- [What is expected]: Please repeat the lines below exactly. Begin with the line containing "(243, 393) = (363, 451): yellow" and go on through the line containing "(583, 215) = (395, 203): grey pencil -> none".

- [Data for analysis]:
++++++++++++++++++++

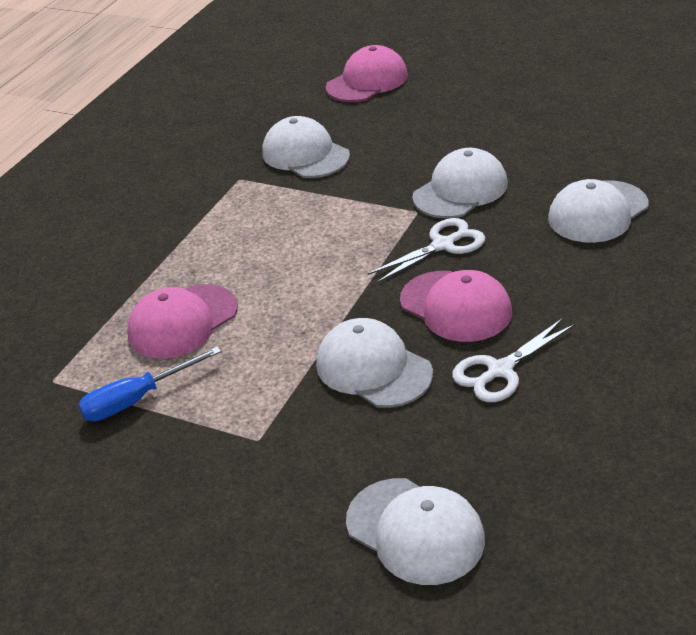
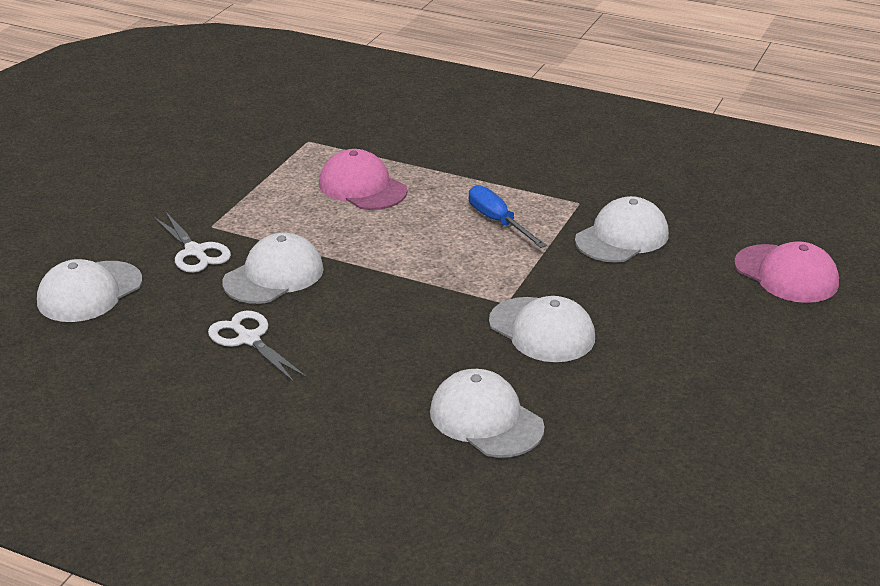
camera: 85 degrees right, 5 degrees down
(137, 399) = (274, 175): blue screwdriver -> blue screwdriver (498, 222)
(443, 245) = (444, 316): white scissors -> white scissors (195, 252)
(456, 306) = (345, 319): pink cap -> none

++++++++++++++++++++

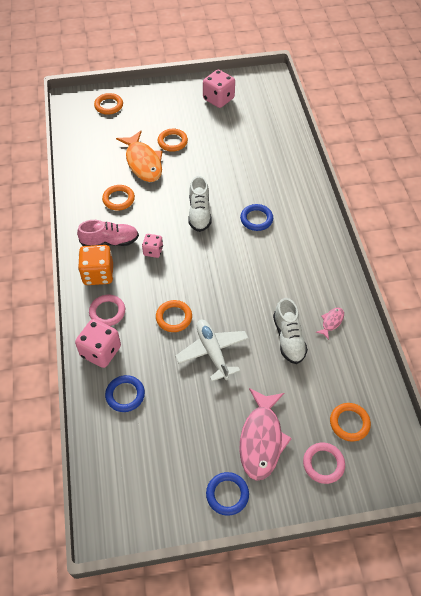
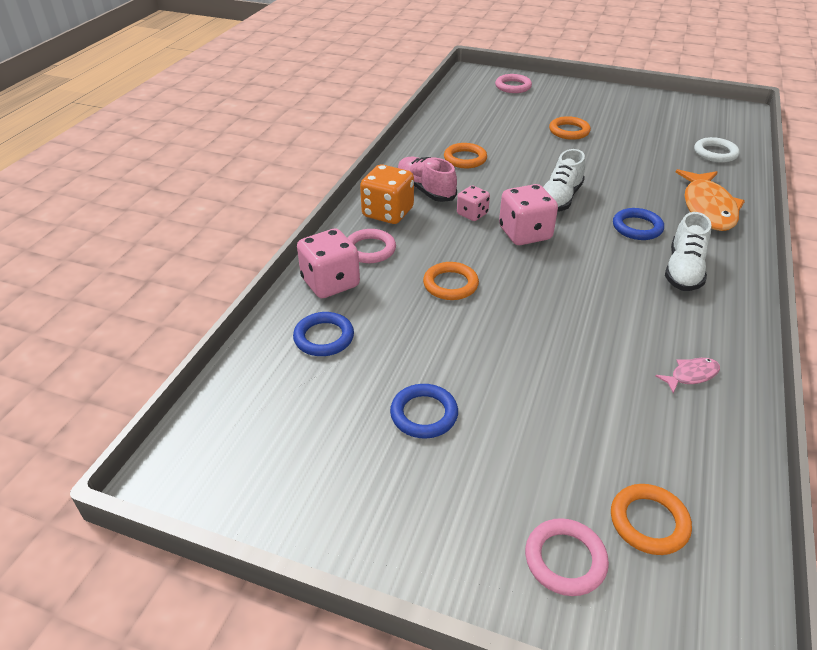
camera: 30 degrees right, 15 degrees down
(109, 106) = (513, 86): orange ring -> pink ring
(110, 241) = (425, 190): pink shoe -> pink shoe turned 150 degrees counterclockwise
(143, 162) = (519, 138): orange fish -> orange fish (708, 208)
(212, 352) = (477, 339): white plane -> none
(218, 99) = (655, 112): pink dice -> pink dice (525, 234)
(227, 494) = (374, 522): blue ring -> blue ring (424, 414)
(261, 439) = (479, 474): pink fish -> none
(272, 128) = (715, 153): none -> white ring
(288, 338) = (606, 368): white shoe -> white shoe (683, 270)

++++++++++++++++++++

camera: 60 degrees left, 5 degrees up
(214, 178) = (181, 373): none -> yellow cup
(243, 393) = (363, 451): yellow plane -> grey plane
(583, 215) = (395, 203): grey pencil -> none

++++++++++++++++++++

- [Task result]:
(243, 393) = (363, 451): yellow plane -> grey plane
(583, 215) = (395, 203): grey pencil -> none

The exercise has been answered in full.